** Exercise aim **
Take the material below and reproduce, word for word, only the lines from the line with "V2: none -> AC 230V (GND, LINE)" through the line with "U7 pin PB4: N2 -> N5".

** Data for this exercise **

+++

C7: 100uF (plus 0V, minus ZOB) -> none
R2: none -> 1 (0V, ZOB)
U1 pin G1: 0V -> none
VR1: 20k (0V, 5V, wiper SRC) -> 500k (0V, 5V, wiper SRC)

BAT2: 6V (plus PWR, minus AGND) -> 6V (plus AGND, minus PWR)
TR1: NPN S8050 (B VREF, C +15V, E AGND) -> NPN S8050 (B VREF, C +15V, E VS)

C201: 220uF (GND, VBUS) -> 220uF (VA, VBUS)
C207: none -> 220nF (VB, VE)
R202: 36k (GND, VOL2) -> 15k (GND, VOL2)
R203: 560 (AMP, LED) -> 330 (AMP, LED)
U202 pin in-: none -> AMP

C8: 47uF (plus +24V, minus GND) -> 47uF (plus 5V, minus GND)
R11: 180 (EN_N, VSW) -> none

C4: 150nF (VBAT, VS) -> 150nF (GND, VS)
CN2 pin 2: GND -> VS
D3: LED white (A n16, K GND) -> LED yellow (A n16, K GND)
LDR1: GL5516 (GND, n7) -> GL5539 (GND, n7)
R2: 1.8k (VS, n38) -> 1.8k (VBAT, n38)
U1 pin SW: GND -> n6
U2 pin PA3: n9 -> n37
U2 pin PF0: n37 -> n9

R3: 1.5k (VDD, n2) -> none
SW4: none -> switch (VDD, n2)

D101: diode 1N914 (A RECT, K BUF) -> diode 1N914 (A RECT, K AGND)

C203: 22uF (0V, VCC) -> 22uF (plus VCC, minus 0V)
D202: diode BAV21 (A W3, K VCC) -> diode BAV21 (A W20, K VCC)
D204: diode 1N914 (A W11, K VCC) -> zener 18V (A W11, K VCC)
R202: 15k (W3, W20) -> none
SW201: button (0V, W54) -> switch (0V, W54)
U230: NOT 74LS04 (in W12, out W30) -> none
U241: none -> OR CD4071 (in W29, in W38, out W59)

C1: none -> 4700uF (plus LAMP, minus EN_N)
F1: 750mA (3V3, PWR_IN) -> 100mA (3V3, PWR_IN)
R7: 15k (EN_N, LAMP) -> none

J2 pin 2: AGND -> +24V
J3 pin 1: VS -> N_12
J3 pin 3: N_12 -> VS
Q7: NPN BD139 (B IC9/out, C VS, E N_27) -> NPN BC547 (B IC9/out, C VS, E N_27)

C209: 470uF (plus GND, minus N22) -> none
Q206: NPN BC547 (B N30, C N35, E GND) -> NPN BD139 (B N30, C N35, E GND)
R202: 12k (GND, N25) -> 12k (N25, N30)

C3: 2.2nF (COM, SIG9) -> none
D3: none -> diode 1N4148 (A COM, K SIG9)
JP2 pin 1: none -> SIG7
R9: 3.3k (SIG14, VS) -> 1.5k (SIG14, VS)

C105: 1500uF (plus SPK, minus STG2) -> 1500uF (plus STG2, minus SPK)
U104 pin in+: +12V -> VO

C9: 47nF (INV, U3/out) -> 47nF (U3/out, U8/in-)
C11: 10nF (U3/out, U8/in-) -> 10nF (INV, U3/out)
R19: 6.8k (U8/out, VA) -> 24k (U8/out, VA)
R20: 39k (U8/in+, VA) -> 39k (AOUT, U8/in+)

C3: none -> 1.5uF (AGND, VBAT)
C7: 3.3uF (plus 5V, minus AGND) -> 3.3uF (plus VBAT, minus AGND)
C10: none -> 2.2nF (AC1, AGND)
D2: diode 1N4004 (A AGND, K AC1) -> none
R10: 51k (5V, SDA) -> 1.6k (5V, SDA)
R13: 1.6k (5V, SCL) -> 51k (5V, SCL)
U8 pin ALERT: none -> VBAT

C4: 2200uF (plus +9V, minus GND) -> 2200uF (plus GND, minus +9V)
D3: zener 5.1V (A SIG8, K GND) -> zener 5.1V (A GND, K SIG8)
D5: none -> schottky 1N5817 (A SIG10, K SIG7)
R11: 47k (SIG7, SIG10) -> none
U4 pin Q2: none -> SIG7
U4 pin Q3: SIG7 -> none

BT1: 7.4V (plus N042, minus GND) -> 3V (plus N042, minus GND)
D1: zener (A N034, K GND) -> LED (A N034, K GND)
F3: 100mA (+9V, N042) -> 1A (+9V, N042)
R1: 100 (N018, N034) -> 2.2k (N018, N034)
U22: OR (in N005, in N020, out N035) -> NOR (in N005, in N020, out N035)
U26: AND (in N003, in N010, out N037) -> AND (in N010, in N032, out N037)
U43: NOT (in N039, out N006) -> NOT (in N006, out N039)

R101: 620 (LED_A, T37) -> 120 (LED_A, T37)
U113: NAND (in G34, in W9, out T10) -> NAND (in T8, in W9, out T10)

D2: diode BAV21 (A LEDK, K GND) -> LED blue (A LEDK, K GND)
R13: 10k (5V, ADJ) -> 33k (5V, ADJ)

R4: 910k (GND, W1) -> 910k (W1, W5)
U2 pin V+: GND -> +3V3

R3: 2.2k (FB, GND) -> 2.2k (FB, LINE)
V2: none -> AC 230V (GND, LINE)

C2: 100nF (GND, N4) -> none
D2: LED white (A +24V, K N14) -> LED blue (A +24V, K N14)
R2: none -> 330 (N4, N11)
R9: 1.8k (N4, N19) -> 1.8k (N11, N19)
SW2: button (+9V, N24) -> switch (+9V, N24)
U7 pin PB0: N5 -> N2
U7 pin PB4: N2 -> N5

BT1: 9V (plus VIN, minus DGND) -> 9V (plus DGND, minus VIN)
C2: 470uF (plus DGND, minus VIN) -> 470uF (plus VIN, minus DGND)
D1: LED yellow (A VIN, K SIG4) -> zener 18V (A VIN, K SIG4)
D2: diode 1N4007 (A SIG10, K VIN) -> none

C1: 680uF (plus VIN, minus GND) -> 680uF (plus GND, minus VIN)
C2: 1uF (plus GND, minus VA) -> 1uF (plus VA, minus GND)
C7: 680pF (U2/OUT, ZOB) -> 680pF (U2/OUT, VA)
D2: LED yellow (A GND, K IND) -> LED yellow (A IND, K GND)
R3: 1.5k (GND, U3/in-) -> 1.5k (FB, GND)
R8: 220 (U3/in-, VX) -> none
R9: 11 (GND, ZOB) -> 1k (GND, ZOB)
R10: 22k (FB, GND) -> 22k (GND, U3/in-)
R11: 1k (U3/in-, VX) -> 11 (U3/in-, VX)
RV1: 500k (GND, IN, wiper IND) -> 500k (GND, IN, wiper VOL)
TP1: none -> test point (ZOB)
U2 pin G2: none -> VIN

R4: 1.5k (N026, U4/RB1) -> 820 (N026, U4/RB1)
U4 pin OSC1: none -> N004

+++

** Your solution **
V2: none -> AC 230V (GND, LINE)

C2: 100nF (GND, N4) -> none
D2: LED white (A +24V, K N14) -> LED blue (A +24V, K N14)
R2: none -> 330 (N4, N11)
R9: 1.8k (N4, N19) -> 1.8k (N11, N19)
SW2: button (+9V, N24) -> switch (+9V, N24)
U7 pin PB0: N5 -> N2
U7 pin PB4: N2 -> N5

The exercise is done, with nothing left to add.